Segment Start: INPUT FOR THIS TASK

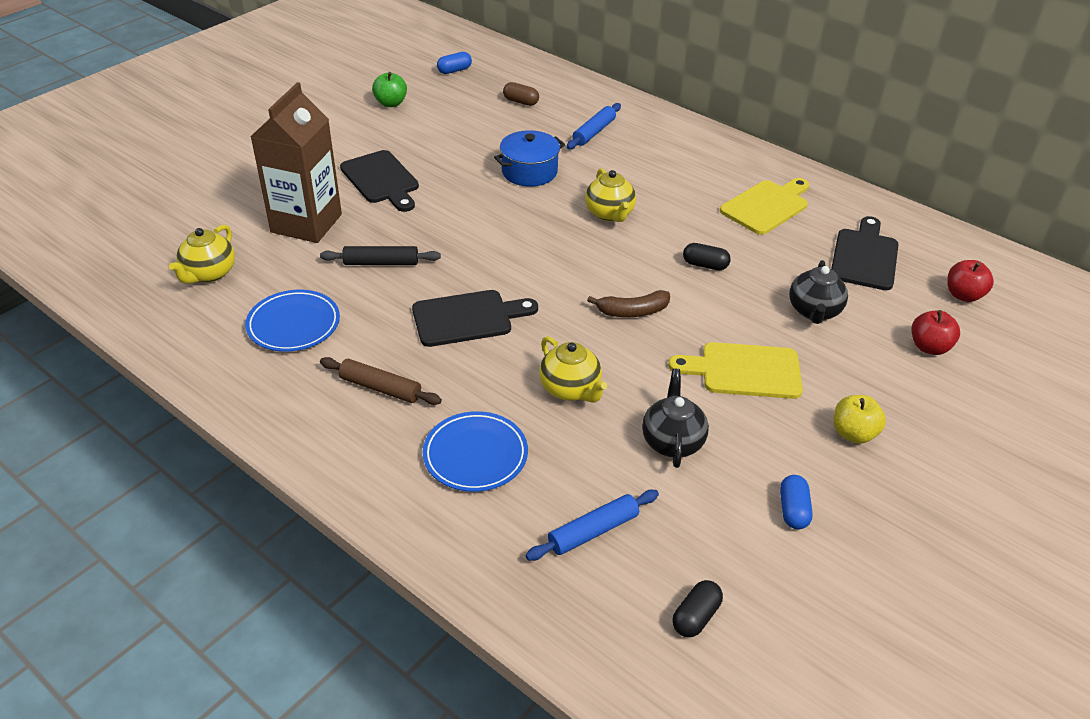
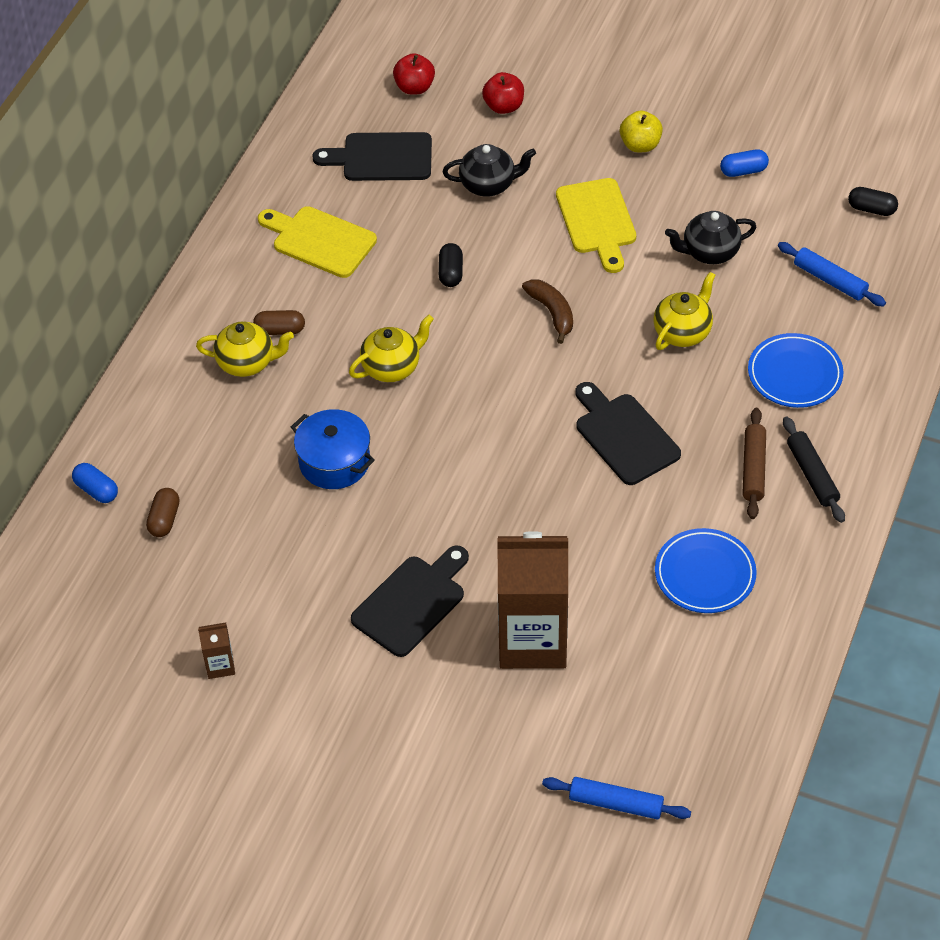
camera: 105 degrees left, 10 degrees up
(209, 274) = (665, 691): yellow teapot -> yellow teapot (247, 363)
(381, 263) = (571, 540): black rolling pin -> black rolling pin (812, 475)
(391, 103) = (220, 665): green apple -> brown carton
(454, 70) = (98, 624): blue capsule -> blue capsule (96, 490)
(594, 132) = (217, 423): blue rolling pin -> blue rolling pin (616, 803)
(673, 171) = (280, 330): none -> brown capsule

Segment End: INPUT FOR THIS TASK

Pull out the lines above in which the word "capsule" appears.

(454, 70) = (98, 624): blue capsule -> blue capsule (96, 490)
(673, 171) = (280, 330): none -> brown capsule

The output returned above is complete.